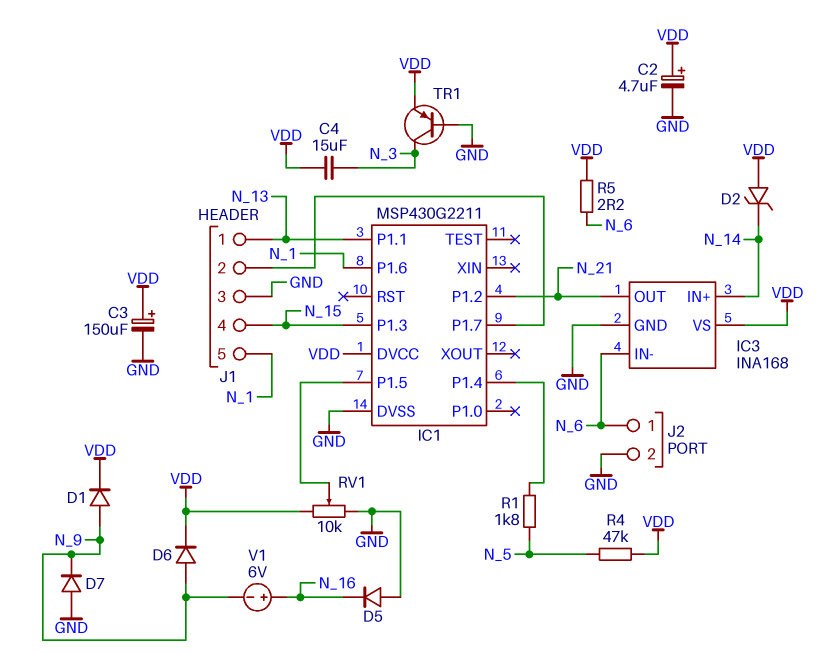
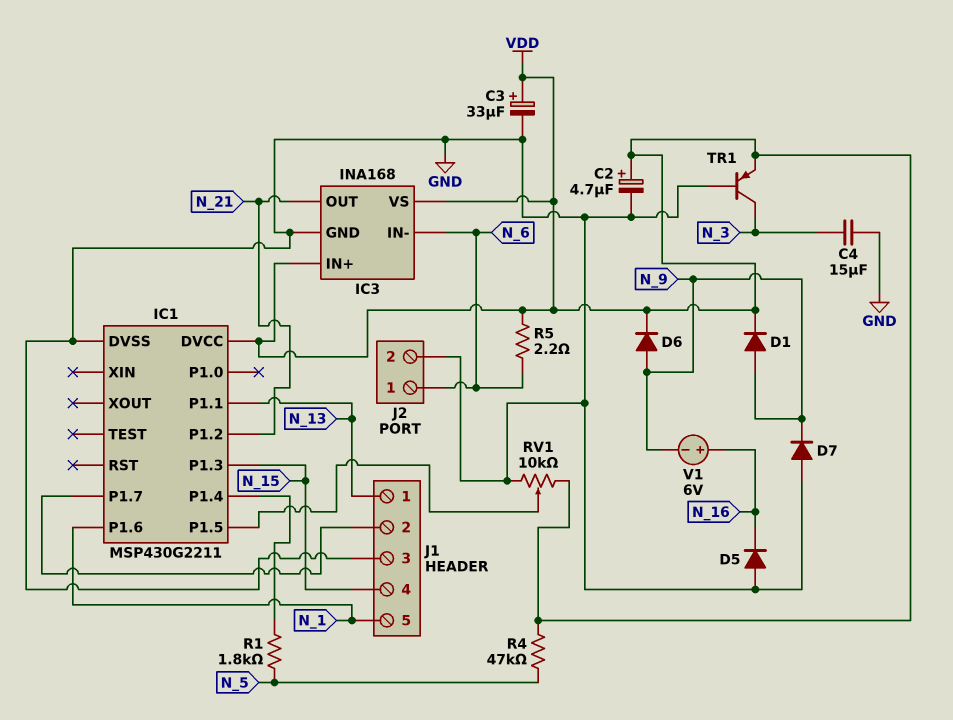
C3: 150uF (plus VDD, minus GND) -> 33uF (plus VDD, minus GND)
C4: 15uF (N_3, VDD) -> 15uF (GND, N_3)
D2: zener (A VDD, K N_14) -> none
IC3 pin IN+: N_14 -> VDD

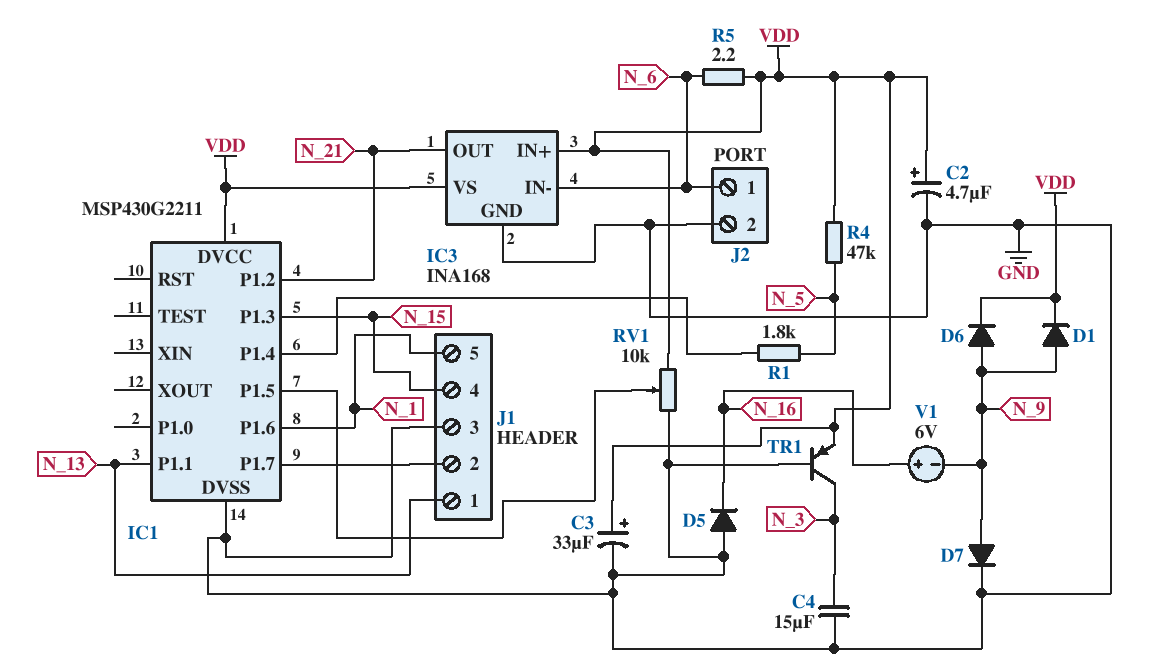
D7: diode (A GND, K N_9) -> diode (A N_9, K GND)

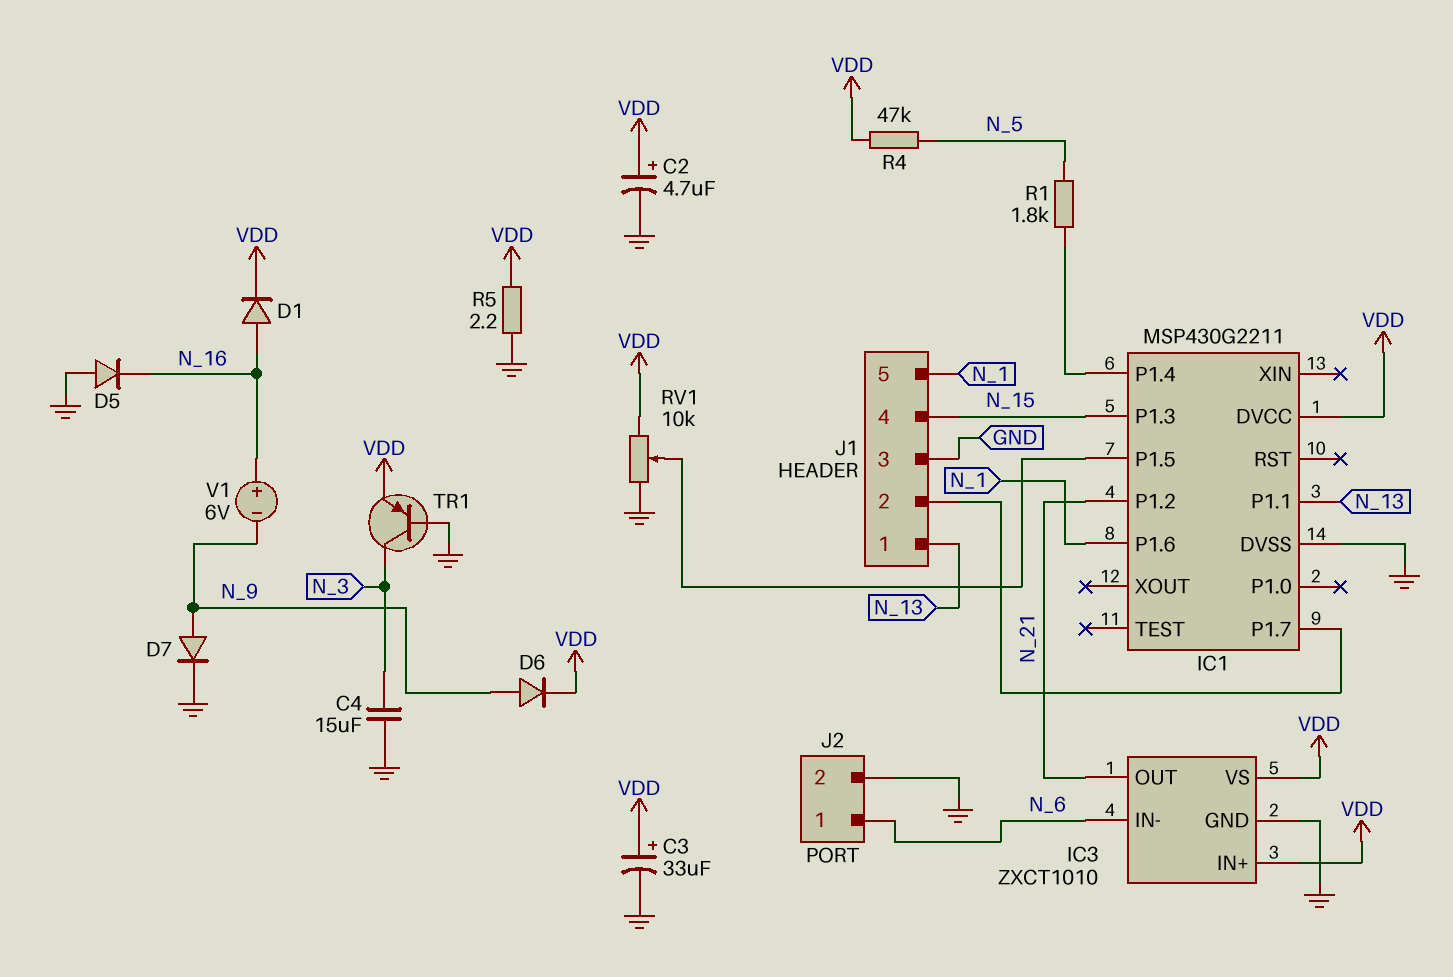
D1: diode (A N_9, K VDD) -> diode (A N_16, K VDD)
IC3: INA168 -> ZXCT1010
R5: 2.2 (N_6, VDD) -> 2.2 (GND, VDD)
* * * *
Write all the entries again word for word, minus the pictures.

Answer box:
C3: 150uF (plus VDD, minus GND) -> 33uF (plus VDD, minus GND)
C4: 15uF (N_3, VDD) -> 15uF (GND, N_3)
D2: zener (A VDD, K N_14) -> none
IC3 pin IN+: N_14 -> VDD

D7: diode (A GND, K N_9) -> diode (A N_9, K GND)

D1: diode (A N_9, K VDD) -> diode (A N_16, K VDD)
IC3: INA168 -> ZXCT1010
R5: 2.2 (N_6, VDD) -> 2.2 (GND, VDD)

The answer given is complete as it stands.